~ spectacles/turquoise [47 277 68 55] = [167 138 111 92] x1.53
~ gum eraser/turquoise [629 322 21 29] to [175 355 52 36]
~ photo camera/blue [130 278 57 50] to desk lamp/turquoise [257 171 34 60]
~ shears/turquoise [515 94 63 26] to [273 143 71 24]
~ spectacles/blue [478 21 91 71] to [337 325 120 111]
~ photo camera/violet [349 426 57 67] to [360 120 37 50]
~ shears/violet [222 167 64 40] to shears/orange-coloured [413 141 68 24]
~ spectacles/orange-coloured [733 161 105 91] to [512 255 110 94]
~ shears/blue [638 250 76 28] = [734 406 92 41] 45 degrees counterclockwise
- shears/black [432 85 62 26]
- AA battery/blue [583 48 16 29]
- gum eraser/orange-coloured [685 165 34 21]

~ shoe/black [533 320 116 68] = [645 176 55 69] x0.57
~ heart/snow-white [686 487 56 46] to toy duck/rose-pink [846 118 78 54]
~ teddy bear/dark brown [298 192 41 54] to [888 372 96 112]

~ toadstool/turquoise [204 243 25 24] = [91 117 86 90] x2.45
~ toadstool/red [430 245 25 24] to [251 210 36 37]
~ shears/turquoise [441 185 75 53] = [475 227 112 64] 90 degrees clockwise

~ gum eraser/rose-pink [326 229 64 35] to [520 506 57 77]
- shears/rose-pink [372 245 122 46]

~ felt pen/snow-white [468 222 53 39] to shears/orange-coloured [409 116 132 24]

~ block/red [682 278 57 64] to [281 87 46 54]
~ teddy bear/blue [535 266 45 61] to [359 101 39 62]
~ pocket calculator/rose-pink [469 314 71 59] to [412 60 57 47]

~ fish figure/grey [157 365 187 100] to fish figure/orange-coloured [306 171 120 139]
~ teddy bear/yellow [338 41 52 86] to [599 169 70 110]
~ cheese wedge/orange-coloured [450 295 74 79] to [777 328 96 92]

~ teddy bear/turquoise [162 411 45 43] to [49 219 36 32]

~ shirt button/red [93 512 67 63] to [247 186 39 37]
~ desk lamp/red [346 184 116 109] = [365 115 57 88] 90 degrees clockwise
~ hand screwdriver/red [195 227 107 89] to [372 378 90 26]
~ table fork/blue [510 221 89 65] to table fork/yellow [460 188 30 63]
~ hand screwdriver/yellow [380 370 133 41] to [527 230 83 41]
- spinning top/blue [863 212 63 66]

——

### Problem to solve
Copy every line of the listing containing the string "photo".

### Solution for this task
~ photo camera/blue [130 278 57 50] to desk lamp/turquoise [257 171 34 60]
~ photo camera/violet [349 426 57 67] to [360 120 37 50]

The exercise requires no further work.